» **Problem to solve**
Exactly as given, restate each record that follows.

Extracted data entries
▬▬▬▬▬▬▬▬▬▬
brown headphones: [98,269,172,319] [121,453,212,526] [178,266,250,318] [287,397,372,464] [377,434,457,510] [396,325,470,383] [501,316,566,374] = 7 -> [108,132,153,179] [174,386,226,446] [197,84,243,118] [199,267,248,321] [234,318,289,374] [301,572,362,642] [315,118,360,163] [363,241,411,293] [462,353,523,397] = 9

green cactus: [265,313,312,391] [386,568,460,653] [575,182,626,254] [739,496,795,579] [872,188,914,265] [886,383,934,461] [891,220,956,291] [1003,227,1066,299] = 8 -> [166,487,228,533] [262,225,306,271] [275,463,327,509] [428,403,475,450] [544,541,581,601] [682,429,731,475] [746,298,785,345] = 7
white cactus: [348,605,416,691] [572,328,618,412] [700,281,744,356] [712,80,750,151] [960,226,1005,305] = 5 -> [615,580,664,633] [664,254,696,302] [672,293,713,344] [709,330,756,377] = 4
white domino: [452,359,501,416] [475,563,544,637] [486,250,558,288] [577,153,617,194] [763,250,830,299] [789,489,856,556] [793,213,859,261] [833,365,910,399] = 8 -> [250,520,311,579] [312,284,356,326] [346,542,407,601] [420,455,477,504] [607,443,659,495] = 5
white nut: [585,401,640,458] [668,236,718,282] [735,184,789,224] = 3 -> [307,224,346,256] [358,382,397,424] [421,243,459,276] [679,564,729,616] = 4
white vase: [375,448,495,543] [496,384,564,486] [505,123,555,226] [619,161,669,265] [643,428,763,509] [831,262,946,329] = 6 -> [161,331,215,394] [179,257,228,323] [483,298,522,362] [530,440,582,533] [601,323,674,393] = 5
▬▬▬▬▬▬▬▬▬▬
» **Result below**
brown headphones: [98,269,172,319] [121,453,212,526] [178,266,250,318] [287,397,372,464] [377,434,457,510] [396,325,470,383] [501,316,566,374] = 7 -> [108,132,153,179] [174,386,226,446] [197,84,243,118] [199,267,248,321] [234,318,289,374] [301,572,362,642] [315,118,360,163] [363,241,411,293] [462,353,523,397] = 9

green cactus: [265,313,312,391] [386,568,460,653] [575,182,626,254] [739,496,795,579] [872,188,914,265] [886,383,934,461] [891,220,956,291] [1003,227,1066,299] = 8 -> [166,487,228,533] [262,225,306,271] [275,463,327,509] [428,403,475,450] [544,541,581,601] [682,429,731,475] [746,298,785,345] = 7
white cactus: [348,605,416,691] [572,328,618,412] [700,281,744,356] [712,80,750,151] [960,226,1005,305] = 5 -> [615,580,664,633] [664,254,696,302] [672,293,713,344] [709,330,756,377] = 4
white domino: [452,359,501,416] [475,563,544,637] [486,250,558,288] [577,153,617,194] [763,250,830,299] [789,489,856,556] [793,213,859,261] [833,365,910,399] = 8 -> [250,520,311,579] [312,284,356,326] [346,542,407,601] [420,455,477,504] [607,443,659,495] = 5
white nut: [585,401,640,458] [668,236,718,282] [735,184,789,224] = 3 -> [307,224,346,256] [358,382,397,424] [421,243,459,276] [679,564,729,616] = 4
white vase: [375,448,495,543] [496,384,564,486] [505,123,555,226] [619,161,669,265] [643,428,763,509] [831,262,946,329] = 6 -> [161,331,215,394] [179,257,228,323] [483,298,522,362] [530,440,582,533] [601,323,674,393] = 5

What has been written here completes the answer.